[Pointing records for text and elements]
◆ ◆ ◆ ◆

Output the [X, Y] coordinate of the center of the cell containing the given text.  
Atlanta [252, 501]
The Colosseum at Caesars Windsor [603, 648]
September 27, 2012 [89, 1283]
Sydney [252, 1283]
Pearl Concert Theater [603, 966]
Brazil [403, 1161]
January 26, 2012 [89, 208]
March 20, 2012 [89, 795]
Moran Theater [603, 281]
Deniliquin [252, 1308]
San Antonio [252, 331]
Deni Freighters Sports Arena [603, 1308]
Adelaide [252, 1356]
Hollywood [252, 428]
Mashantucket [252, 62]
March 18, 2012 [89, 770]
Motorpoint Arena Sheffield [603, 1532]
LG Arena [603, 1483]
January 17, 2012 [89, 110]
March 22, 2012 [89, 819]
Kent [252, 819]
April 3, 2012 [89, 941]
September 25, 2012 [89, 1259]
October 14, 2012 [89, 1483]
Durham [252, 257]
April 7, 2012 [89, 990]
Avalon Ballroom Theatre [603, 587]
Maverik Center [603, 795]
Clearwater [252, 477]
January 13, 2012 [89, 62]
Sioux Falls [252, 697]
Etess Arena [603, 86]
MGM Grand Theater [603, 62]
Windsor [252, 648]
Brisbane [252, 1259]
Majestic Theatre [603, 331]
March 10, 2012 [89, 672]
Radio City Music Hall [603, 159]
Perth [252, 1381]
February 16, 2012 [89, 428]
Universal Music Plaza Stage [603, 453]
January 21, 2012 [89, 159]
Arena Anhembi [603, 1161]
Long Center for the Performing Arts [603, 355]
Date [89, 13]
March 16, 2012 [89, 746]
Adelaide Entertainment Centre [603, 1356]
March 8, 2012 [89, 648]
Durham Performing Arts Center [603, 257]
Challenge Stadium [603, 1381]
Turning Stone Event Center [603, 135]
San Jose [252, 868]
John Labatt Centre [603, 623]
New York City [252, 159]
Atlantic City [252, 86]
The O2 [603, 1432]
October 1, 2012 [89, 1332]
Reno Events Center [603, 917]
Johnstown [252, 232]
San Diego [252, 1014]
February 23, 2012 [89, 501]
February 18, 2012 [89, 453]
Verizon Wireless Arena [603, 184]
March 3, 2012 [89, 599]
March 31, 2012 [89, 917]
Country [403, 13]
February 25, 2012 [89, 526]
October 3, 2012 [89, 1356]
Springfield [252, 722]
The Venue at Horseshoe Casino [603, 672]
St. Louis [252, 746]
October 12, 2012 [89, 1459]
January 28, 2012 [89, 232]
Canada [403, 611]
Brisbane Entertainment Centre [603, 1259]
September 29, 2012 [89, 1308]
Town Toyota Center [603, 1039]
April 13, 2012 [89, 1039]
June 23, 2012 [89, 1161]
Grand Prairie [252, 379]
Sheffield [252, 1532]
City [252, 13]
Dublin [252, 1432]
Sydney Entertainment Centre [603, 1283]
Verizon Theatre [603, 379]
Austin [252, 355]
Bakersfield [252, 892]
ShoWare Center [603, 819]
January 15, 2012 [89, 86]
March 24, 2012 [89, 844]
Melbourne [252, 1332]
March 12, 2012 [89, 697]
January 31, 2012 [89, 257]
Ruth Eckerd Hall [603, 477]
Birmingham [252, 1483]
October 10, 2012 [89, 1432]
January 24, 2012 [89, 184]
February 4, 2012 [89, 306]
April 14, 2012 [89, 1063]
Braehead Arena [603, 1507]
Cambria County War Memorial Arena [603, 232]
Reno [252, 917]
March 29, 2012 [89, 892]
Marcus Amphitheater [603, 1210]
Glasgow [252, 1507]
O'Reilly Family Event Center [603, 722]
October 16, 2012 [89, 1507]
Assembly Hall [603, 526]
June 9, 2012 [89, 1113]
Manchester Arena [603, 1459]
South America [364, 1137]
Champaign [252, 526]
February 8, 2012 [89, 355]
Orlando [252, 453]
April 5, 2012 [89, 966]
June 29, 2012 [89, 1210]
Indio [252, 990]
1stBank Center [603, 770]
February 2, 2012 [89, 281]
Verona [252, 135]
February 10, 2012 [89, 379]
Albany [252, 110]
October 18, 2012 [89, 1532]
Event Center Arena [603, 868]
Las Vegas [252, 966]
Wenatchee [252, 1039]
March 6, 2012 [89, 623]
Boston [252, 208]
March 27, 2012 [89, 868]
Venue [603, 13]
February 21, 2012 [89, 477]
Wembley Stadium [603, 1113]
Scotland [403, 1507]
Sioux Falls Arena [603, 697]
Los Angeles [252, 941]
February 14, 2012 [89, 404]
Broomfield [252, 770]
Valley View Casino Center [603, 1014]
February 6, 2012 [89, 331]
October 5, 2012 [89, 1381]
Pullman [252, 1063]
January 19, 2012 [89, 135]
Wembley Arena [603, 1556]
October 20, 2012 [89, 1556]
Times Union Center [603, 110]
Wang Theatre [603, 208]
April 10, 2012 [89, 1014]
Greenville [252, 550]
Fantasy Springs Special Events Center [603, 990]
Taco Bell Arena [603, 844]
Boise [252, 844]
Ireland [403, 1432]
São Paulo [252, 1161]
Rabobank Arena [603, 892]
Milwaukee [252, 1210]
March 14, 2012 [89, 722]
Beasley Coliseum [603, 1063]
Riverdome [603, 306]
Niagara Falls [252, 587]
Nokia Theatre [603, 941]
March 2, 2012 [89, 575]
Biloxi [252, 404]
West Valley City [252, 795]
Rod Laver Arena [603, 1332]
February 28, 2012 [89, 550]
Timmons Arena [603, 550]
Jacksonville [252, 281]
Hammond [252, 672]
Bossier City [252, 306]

◆ ◆ ◆ ◆

■ Problem details
Give the records again line for line, without changing anything.

■ Output for this task
Output the [X, Y] coordinate of the center of the cell containing the given text.  
Atlanta [252, 501]
The Colosseum at Caesars Windsor [603, 648]
September 27, 2012 [89, 1283]
Sydney [252, 1283]
Pearl Concert Theater [603, 966]
Brazil [403, 1161]
January 26, 2012 [89, 208]
March 20, 2012 [89, 795]
Moran Theater [603, 281]
Deniliquin [252, 1308]
San Antonio [252, 331]
Deni Freighters Sports Arena [603, 1308]
Adelaide [252, 1356]
Hollywood [252, 428]
Mashantucket [252, 62]
March 18, 2012 [89, 770]
Motorpoint Arena Sheffield [603, 1532]
LG Arena [603, 1483]
January 17, 2012 [89, 110]
March 22, 2012 [89, 819]
Kent [252, 819]
April 3, 2012 [89, 941]
September 25, 2012 [89, 1259]
October 14, 2012 [89, 1483]
Durham [252, 257]
April 7, 2012 [89, 990]
Avalon Ballroom Theatre [603, 587]
Maverik Center [603, 795]
Clearwater [252, 477]
January 13, 2012 [89, 62]
Sioux Falls [252, 697]
Etess Arena [603, 86]
MGM Grand Theater [603, 62]
Windsor [252, 648]
Brisbane [252, 1259]
Majestic Theatre [603, 331]
March 10, 2012 [89, 672]
Radio City Music Hall [603, 159]
Perth [252, 1381]
February 16, 2012 [89, 428]
Universal Music Plaza Stage [603, 453]
January 21, 2012 [89, 159]
Arena Anhembi [603, 1161]
Long Center for the Performing Arts [603, 355]
Date [89, 13]
March 16, 2012 [89, 746]
Adelaide Entertainment Centre [603, 1356]
March 8, 2012 [89, 648]
Durham Performing Arts Center [603, 257]
Challenge Stadium [603, 1381]
Turning Stone Event Center [603, 135]
San Jose [252, 868]
John Labatt Centre [603, 623]
New York City [252, 159]
Atlantic City [252, 86]
The O2 [603, 1432]
October 1, 2012 [89, 1332]
Reno Events Center [603, 917]
Johnstown [252, 232]
San Diego [252, 1014]
February 23, 2012 [89, 501]
February 18, 2012 [89, 453]
Verizon Wireless Arena [603, 184]
March 3, 2012 [89, 599]
March 31, 2012 [89, 917]
Country [403, 13]
February 25, 2012 [89, 526]
October 3, 2012 [89, 1356]
Springfield [252, 722]
The Venue at Horseshoe Casino [603, 672]
St. Louis [252, 746]
October 12, 2012 [89, 1459]
January 28, 2012 [89, 232]
Canada [403, 611]
Brisbane Entertainment Centre [603, 1259]
September 29, 2012 [89, 1308]
Town Toyota Center [603, 1039]
April 13, 2012 [89, 1039]
June 23, 2012 [89, 1161]
Grand Prairie [252, 379]
Sheffield [252, 1532]
City [252, 13]
Dublin [252, 1432]
Sydney Entertainment Centre [603, 1283]
Verizon Theatre [603, 379]
Austin [252, 355]
Bakersfield [252, 892]
ShoWare Center [603, 819]
January 15, 2012 [89, 86]
March 24, 2012 [89, 844]
Melbourne [252, 1332]
March 12, 2012 [89, 697]
January 31, 2012 [89, 257]
Ruth Eckerd Hall [603, 477]
Birmingham [252, 1483]
October 10, 2012 [89, 1432]
January 24, 2012 [89, 184]
February 4, 2012 [89, 306]
April 14, 2012 [89, 1063]
Braehead Arena [603, 1507]
Cambria County War Memorial Arena [603, 232]
Reno [252, 917]
March 29, 2012 [89, 892]
Marcus Amphitheater [603, 1210]
Glasgow [252, 1507]
O'Reilly Family Event Center [603, 722]
October 16, 2012 [89, 1507]
Assembly Hall [603, 526]
June 9, 2012 [89, 1113]
Manchester Arena [603, 1459]
South America [364, 1137]
Champaign [252, 526]
February 8, 2012 [89, 355]
Orlando [252, 453]
April 5, 2012 [89, 966]
June 29, 2012 [89, 1210]
Indio [252, 990]
1stBank Center [603, 770]
February 2, 2012 [89, 281]
Verona [252, 135]
February 10, 2012 [89, 379]
Albany [252, 110]
October 18, 2012 [89, 1532]
Event Center Arena [603, 868]
Las Vegas [252, 966]
Wenatchee [252, 1039]
March 6, 2012 [89, 623]
Boston [252, 208]
March 27, 2012 [89, 868]
Venue [603, 13]
February 21, 2012 [89, 477]
Wembley Stadium [603, 1113]
Scotland [403, 1507]
Sioux Falls Arena [603, 697]
Los Angeles [252, 941]
February 14, 2012 [89, 404]
Broomfield [252, 770]
Valley View Casino Center [603, 1014]
February 6, 2012 [89, 331]
October 5, 2012 [89, 1381]
Pullman [252, 1063]
January 19, 2012 [89, 135]
Wembley Arena [603, 1556]
October 20, 2012 [89, 1556]
Times Union Center [603, 110]
Wang Theatre [603, 208]
April 10, 2012 [89, 1014]
Greenville [252, 550]
Fantasy Springs Special Events Center [603, 990]
Taco Bell Arena [603, 844]
Boise [252, 844]
Ireland [403, 1432]
São Paulo [252, 1161]
Rabobank Arena [603, 892]
Milwaukee [252, 1210]
March 14, 2012 [89, 722]
Beasley Coliseum [603, 1063]
Riverdome [603, 306]
Niagara Falls [252, 587]
Nokia Theatre [603, 941]
March 2, 2012 [89, 575]
Biloxi [252, 404]
West Valley City [252, 795]
Rod Laver Arena [603, 1332]
February 28, 2012 [89, 550]
Timmons Arena [603, 550]
Jacksonville [252, 281]
Hammond [252, 672]
Bossier City [252, 306]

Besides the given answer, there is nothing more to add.